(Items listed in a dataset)
+++
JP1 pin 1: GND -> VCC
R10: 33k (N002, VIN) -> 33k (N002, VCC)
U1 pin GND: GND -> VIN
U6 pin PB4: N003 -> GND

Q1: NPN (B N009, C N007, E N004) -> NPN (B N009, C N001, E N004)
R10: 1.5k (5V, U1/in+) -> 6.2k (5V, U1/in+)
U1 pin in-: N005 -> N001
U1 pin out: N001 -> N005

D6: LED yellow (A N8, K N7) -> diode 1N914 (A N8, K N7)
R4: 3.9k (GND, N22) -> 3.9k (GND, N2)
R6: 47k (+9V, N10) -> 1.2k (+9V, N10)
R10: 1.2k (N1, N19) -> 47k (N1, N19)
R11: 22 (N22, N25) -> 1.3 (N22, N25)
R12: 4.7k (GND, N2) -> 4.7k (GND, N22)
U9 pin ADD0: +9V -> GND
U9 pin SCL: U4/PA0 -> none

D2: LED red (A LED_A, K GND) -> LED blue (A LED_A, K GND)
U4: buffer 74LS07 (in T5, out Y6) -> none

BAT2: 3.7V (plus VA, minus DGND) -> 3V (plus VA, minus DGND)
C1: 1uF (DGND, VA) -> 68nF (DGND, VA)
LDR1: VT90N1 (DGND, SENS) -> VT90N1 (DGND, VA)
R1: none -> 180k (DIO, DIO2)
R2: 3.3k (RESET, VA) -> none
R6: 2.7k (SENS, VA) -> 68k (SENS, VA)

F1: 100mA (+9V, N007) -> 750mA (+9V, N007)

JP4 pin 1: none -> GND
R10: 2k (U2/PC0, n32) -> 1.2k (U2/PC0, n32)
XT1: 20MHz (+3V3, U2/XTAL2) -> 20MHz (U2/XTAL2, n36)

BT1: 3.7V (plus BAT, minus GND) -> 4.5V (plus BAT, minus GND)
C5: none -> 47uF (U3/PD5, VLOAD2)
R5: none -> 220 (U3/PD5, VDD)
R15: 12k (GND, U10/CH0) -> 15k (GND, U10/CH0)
+++
• PROMPT:
Among the entries above, find the line with "R12: 4.7k (GND, N2) -> 4.7k (GND, N22)" and the line with "C1: 1uF (DGND, VA) -> 68nF (DGND, VA)"; give again exactly these two lines and all lines between them.

• TASK OUTPUT:
R12: 4.7k (GND, N2) -> 4.7k (GND, N22)
U9 pin ADD0: +9V -> GND
U9 pin SCL: U4/PA0 -> none

D2: LED red (A LED_A, K GND) -> LED blue (A LED_A, K GND)
U4: buffer 74LS07 (in T5, out Y6) -> none

BAT2: 3.7V (plus VA, minus DGND) -> 3V (plus VA, minus DGND)
C1: 1uF (DGND, VA) -> 68nF (DGND, VA)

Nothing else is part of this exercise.